Your task:
In every one of the items below, rename "none" to "off" and reproduce all the lines with nothing else altered.

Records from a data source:
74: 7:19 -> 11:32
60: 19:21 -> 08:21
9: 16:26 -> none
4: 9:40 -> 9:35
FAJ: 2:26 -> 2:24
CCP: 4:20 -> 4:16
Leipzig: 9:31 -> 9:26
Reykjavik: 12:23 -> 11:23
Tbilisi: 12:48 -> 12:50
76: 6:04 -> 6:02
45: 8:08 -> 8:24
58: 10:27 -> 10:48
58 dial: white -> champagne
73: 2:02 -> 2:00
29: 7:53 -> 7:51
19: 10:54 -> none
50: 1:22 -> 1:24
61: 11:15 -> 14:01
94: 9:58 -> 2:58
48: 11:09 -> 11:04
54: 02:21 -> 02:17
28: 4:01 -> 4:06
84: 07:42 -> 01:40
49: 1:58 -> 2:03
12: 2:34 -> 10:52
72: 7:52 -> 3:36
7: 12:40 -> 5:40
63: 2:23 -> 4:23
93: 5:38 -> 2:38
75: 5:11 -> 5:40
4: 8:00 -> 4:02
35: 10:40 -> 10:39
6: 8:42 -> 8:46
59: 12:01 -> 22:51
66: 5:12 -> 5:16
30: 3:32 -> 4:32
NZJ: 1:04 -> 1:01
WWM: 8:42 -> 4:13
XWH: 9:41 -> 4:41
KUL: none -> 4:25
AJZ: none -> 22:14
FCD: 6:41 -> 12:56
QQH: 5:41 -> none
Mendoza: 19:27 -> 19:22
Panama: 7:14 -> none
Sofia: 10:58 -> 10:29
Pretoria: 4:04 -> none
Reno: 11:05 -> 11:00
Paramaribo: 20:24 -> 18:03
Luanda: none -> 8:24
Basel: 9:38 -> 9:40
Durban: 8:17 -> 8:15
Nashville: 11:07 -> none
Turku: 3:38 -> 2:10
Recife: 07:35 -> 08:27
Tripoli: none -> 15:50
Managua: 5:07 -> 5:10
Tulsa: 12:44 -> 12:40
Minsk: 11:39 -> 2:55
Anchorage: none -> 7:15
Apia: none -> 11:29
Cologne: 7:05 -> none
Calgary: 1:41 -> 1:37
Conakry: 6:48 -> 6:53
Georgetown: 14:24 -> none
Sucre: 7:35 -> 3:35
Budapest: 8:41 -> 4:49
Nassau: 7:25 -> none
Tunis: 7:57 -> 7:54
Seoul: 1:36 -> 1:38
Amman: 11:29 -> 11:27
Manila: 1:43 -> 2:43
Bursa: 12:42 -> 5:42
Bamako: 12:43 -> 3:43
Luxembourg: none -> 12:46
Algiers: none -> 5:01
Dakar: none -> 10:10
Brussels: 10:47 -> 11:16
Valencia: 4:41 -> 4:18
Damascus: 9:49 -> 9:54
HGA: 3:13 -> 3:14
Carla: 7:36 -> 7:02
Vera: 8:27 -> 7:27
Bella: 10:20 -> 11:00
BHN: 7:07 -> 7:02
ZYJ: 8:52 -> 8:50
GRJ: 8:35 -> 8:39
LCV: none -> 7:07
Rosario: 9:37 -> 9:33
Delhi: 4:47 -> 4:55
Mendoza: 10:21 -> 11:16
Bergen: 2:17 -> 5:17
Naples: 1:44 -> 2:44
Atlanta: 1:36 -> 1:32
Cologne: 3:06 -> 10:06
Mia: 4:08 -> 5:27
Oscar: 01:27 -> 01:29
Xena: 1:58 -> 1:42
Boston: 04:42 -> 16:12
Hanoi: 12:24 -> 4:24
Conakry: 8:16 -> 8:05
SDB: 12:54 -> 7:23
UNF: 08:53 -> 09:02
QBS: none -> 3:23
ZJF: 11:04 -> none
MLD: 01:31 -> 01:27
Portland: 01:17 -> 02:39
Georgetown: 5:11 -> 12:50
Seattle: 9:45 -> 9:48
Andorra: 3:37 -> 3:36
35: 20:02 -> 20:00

Expected answer:
74: 7:19 -> 11:32
60: 19:21 -> 08:21
9: 16:26 -> off
4: 9:40 -> 9:35
FAJ: 2:26 -> 2:24
CCP: 4:20 -> 4:16
Leipzig: 9:31 -> 9:26
Reykjavik: 12:23 -> 11:23
Tbilisi: 12:48 -> 12:50
76: 6:04 -> 6:02
45: 8:08 -> 8:24
58: 10:27 -> 10:48
58 dial: white -> champagne
73: 2:02 -> 2:00
29: 7:53 -> 7:51
19: 10:54 -> off
50: 1:22 -> 1:24
61: 11:15 -> 14:01
94: 9:58 -> 2:58
48: 11:09 -> 11:04
54: 02:21 -> 02:17
28: 4:01 -> 4:06
84: 07:42 -> 01:40
49: 1:58 -> 2:03
12: 2:34 -> 10:52
72: 7:52 -> 3:36
7: 12:40 -> 5:40
63: 2:23 -> 4:23
93: 5:38 -> 2:38
75: 5:11 -> 5:40
4: 8:00 -> 4:02
35: 10:40 -> 10:39
6: 8:42 -> 8:46
59: 12:01 -> 22:51
66: 5:12 -> 5:16
30: 3:32 -> 4:32
NZJ: 1:04 -> 1:01
WWM: 8:42 -> 4:13
XWH: 9:41 -> 4:41
KUL: off -> 4:25
AJZ: off -> 22:14
FCD: 6:41 -> 12:56
QQH: 5:41 -> off
Mendoza: 19:27 -> 19:22
Panama: 7:14 -> off
Sofia: 10:58 -> 10:29
Pretoria: 4:04 -> off
Reno: 11:05 -> 11:00
Paramaribo: 20:24 -> 18:03
Luanda: off -> 8:24
Basel: 9:38 -> 9:40
Durban: 8:17 -> 8:15
Nashville: 11:07 -> off
Turku: 3:38 -> 2:10
Recife: 07:35 -> 08:27
Tripoli: off -> 15:50
Managua: 5:07 -> 5:10
Tulsa: 12:44 -> 12:40
Minsk: 11:39 -> 2:55
Anchorage: off -> 7:15
Apia: off -> 11:29
Cologne: 7:05 -> off
Calgary: 1:41 -> 1:37
Conakry: 6:48 -> 6:53
Georgetown: 14:24 -> off
Sucre: 7:35 -> 3:35
Budapest: 8:41 -> 4:49
Nassau: 7:25 -> off
Tunis: 7:57 -> 7:54
Seoul: 1:36 -> 1:38
Amman: 11:29 -> 11:27
Manila: 1:43 -> 2:43
Bursa: 12:42 -> 5:42
Bamako: 12:43 -> 3:43
Luxembourg: off -> 12:46
Algiers: off -> 5:01
Dakar: off -> 10:10
Brussels: 10:47 -> 11:16
Valencia: 4:41 -> 4:18
Damascus: 9:49 -> 9:54
HGA: 3:13 -> 3:14
Carla: 7:36 -> 7:02
Vera: 8:27 -> 7:27
Bella: 10:20 -> 11:00
BHN: 7:07 -> 7:02
ZYJ: 8:52 -> 8:50
GRJ: 8:35 -> 8:39
LCV: off -> 7:07
Rosario: 9:37 -> 9:33
Delhi: 4:47 -> 4:55
Mendoza: 10:21 -> 11:16
Bergen: 2:17 -> 5:17
Naples: 1:44 -> 2:44
Atlanta: 1:36 -> 1:32
Cologne: 3:06 -> 10:06
Mia: 4:08 -> 5:27
Oscar: 01:27 -> 01:29
Xena: 1:58 -> 1:42
Boston: 04:42 -> 16:12
Hanoi: 12:24 -> 4:24
Conakry: 8:16 -> 8:05
SDB: 12:54 -> 7:23
UNF: 08:53 -> 09:02
QBS: off -> 3:23
ZJF: 11:04 -> off
MLD: 01:31 -> 01:27
Portland: 01:17 -> 02:39
Georgetown: 5:11 -> 12:50
Seattle: 9:45 -> 9:48
Andorra: 3:37 -> 3:36
35: 20:02 -> 20:00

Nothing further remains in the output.